MATERIALS PROVIDED:
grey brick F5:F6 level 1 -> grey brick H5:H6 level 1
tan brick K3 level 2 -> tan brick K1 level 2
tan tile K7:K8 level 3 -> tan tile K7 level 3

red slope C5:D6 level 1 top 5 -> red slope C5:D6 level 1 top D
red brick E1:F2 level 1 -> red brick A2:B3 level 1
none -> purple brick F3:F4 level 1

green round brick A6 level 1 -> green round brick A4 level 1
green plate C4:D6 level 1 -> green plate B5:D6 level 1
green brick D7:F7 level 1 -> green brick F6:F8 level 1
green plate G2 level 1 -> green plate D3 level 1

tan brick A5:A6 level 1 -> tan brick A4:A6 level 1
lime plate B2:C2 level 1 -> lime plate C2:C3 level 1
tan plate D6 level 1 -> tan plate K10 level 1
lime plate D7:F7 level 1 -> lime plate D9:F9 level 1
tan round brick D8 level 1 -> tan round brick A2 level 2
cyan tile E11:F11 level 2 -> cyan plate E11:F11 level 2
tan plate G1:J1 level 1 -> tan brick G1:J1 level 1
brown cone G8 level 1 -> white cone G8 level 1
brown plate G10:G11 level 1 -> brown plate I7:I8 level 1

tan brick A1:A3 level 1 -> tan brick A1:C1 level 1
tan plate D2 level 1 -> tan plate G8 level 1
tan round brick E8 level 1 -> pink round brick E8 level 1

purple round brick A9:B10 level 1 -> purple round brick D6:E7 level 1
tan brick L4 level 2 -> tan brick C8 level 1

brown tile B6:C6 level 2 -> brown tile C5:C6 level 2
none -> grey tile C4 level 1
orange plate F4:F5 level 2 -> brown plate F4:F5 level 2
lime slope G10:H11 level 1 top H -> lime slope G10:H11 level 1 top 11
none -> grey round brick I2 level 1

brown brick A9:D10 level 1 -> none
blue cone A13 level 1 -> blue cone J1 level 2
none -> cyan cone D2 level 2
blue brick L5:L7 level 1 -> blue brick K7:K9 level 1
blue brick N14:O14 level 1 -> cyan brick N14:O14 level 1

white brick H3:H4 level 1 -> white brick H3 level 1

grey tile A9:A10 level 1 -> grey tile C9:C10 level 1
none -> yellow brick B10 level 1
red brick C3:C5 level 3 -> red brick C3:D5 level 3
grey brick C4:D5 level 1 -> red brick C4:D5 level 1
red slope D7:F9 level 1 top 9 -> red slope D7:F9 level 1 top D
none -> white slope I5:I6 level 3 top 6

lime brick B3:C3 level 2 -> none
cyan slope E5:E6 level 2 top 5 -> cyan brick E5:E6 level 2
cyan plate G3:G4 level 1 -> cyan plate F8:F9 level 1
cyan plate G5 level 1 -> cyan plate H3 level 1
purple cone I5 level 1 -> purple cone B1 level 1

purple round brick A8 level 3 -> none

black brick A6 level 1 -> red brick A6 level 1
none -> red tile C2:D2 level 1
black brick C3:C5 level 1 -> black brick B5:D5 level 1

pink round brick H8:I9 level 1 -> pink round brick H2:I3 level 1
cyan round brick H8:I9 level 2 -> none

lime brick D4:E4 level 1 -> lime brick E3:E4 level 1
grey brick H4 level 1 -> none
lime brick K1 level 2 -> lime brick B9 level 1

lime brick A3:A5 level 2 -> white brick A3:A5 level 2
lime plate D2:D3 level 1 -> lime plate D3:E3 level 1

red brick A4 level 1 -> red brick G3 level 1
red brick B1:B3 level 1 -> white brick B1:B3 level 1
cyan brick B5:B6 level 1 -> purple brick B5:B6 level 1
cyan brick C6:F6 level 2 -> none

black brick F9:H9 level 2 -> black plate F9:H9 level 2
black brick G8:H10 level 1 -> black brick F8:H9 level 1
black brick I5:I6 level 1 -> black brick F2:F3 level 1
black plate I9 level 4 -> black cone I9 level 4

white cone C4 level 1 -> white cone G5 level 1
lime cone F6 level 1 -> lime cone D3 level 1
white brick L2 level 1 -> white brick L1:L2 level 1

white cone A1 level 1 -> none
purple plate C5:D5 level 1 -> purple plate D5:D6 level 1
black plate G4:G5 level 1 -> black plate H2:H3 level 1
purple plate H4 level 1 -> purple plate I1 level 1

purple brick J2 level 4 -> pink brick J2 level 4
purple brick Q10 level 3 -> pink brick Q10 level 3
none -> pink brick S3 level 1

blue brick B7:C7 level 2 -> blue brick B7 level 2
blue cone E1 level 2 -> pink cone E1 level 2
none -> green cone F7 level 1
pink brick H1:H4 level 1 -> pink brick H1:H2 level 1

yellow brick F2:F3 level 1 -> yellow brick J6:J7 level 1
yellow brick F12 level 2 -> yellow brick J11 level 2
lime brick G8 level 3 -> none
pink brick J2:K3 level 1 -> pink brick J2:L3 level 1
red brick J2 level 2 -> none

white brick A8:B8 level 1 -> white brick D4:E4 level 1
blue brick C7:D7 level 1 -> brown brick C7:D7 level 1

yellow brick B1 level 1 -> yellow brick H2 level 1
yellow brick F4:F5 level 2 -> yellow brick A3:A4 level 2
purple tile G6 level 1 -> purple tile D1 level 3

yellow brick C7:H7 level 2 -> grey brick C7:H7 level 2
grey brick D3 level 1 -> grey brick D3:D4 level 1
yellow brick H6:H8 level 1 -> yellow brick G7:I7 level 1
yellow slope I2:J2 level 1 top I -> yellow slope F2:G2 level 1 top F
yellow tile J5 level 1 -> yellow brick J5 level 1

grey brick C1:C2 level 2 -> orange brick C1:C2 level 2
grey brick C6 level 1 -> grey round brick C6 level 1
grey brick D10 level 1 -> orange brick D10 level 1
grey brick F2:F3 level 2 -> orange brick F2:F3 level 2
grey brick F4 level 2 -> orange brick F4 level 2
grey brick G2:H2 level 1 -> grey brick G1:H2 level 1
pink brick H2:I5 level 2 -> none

HOW TO COMPLETE THIS TASK:
Write out, from the lines above, only those from the line with "cyan brick B5:B6" to the line with "purple plate H4", exactly as given, including the first and the last.

FINISHED TASK:
cyan brick B5:B6 level 1 -> purple brick B5:B6 level 1
cyan brick C6:F6 level 2 -> none

black brick F9:H9 level 2 -> black plate F9:H9 level 2
black brick G8:H10 level 1 -> black brick F8:H9 level 1
black brick I5:I6 level 1 -> black brick F2:F3 level 1
black plate I9 level 4 -> black cone I9 level 4

white cone C4 level 1 -> white cone G5 level 1
lime cone F6 level 1 -> lime cone D3 level 1
white brick L2 level 1 -> white brick L1:L2 level 1

white cone A1 level 1 -> none
purple plate C5:D5 level 1 -> purple plate D5:D6 level 1
black plate G4:G5 level 1 -> black plate H2:H3 level 1
purple plate H4 level 1 -> purple plate I1 level 1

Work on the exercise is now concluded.